**Task goal:**
Only the lines from the start of the entries up to and including the line with "green house: 9 -> 11" should be written out, exactly as they stand.

**Supplied records:**
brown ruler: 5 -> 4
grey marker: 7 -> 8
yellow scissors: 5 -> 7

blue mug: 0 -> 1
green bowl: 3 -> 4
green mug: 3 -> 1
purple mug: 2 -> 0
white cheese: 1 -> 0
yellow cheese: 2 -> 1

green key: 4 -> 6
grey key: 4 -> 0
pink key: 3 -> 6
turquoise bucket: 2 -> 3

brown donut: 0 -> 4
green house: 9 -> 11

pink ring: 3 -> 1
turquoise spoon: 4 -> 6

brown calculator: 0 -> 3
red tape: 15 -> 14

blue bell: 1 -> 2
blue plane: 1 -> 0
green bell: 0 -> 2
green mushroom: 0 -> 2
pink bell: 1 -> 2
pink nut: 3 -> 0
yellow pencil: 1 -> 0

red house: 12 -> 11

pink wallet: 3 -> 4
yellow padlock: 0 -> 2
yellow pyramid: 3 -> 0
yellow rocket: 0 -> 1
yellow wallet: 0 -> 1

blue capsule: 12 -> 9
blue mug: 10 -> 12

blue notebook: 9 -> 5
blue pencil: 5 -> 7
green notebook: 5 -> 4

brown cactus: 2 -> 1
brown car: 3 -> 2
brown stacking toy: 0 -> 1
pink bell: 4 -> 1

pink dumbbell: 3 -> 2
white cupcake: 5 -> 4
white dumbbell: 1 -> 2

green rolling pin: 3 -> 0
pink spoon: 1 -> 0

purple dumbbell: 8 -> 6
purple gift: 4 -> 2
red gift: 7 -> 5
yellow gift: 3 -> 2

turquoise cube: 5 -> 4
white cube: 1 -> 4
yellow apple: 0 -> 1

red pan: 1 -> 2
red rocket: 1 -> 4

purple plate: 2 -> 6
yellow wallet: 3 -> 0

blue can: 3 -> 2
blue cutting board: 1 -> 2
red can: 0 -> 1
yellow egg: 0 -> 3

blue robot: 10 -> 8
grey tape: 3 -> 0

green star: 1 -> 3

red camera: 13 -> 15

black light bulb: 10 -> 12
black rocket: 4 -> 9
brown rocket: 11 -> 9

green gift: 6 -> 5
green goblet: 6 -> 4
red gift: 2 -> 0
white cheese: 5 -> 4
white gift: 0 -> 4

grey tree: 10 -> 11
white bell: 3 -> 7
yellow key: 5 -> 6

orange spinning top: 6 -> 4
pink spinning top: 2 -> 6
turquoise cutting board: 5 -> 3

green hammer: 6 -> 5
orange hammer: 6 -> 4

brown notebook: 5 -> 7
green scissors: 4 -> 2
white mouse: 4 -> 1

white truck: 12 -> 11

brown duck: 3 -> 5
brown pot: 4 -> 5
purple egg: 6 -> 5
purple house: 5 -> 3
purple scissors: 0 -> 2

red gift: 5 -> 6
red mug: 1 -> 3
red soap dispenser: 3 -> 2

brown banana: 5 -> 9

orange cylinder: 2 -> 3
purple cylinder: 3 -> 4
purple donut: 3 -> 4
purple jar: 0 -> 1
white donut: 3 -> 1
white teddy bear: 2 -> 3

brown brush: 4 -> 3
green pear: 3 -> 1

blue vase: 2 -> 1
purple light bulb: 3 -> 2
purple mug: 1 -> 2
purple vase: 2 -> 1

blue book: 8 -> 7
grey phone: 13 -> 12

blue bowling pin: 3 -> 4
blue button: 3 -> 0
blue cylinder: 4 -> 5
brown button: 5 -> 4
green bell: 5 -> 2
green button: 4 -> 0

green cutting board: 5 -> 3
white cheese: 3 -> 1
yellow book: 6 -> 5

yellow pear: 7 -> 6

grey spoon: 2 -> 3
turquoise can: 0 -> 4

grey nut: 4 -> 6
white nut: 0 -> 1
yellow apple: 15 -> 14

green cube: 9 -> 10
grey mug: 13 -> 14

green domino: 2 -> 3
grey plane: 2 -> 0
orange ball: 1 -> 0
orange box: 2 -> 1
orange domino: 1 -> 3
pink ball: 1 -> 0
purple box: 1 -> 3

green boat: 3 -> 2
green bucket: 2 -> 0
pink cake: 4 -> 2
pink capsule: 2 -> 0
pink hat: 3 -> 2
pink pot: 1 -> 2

**Response for this exercise:**
brown ruler: 5 -> 4
grey marker: 7 -> 8
yellow scissors: 5 -> 7

blue mug: 0 -> 1
green bowl: 3 -> 4
green mug: 3 -> 1
purple mug: 2 -> 0
white cheese: 1 -> 0
yellow cheese: 2 -> 1

green key: 4 -> 6
grey key: 4 -> 0
pink key: 3 -> 6
turquoise bucket: 2 -> 3

brown donut: 0 -> 4
green house: 9 -> 11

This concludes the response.